◆ **What is needed**:
Would you copy the records below, exactly and only from their first line through the line containing "grey boat: [243,136,286,217]", without any pictures?

[Counted item lists]

━━━━━━━━━━━━━━━━━━━━

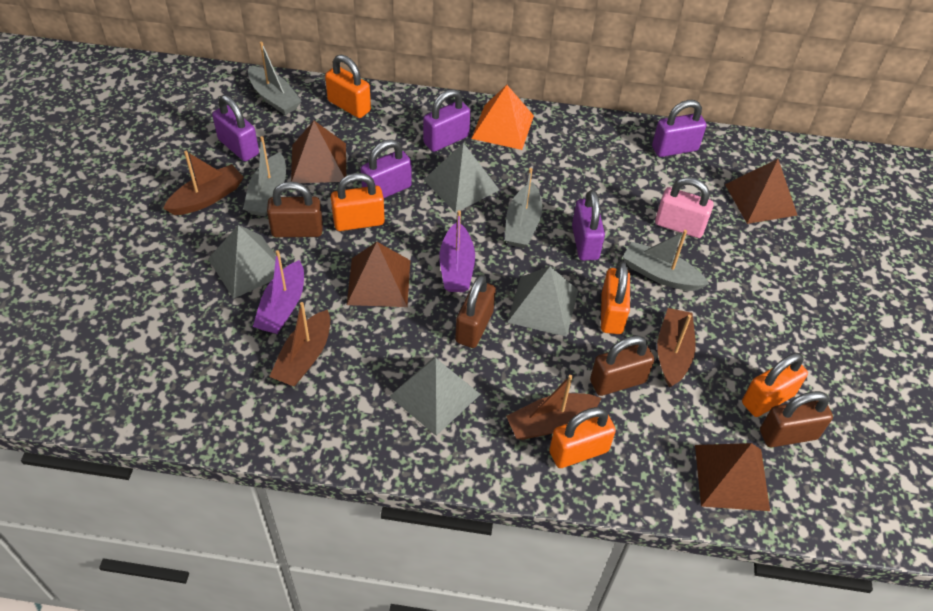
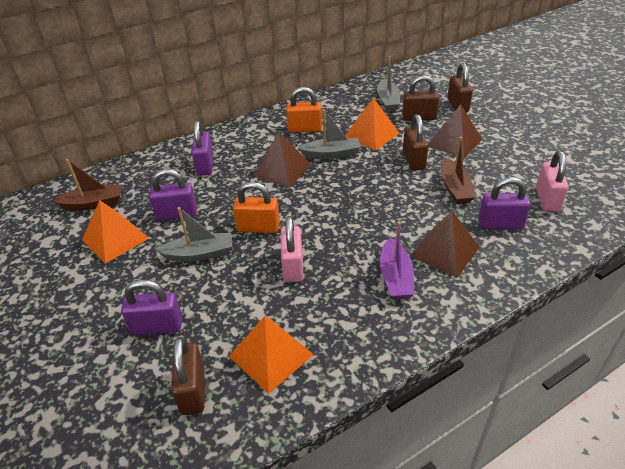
brown boat: [163,151,244,215] [269,302,330,386] [506,375,601,440] [657,308,696,387] = 4 -> [52,159,122,211] [441,137,476,204] = 2
brown pyramid: [291,121,346,183] [347,242,410,307] [695,443,770,511] [725,159,797,224] = 4 -> [253,132,311,188] [410,211,479,278] [428,105,482,158] = 3
grey boat: [243,136,286,217] [248,42,302,115] [505,168,542,248] [623,230,709,291] = 4 -> [156,207,232,262] [298,109,361,159] [377,56,400,111] = 3
grey pyramid: [208,225,284,299] [389,357,481,436] [424,143,499,213] [507,266,578,337] = 4 -> none = 0
orange padlock: [325,55,371,118] [331,173,385,231] [549,407,616,468] [601,261,630,334] [742,353,808,417] = 5 -> [233,182,280,233] [286,87,322,133] = 2
orange pyramid: [471,85,534,150] = 1 -> [82,201,149,264] [229,316,314,394] [345,98,399,151] = 3
pink padlock: [655,177,714,238] = 1 -> [281,216,304,282] [536,151,569,212] = 2
purple boat: [253,250,304,334] [439,210,475,292] = 2 -> [380,221,414,299] = 1
purple padlock: [212,95,259,161] [361,139,412,198] [423,89,471,152] [572,190,605,261] [652,100,706,157] = 5 -> [121,280,182,335] [149,169,197,220] [192,121,213,176] [478,177,531,229] = 4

━━━━━━━━━━━━━━━━━━━━

◆ **Written response**:
brown boat: [163,151,244,215] [269,302,330,386] [506,375,601,440] [657,308,696,387] = 4 -> [52,159,122,211] [441,137,476,204] = 2
brown pyramid: [291,121,346,183] [347,242,410,307] [695,443,770,511] [725,159,797,224] = 4 -> [253,132,311,188] [410,211,479,278] [428,105,482,158] = 3
grey boat: [243,136,286,217] [248,42,302,115] [505,168,542,248] [623,230,709,291] = 4 -> [156,207,232,262] [298,109,361,159] [377,56,400,111] = 3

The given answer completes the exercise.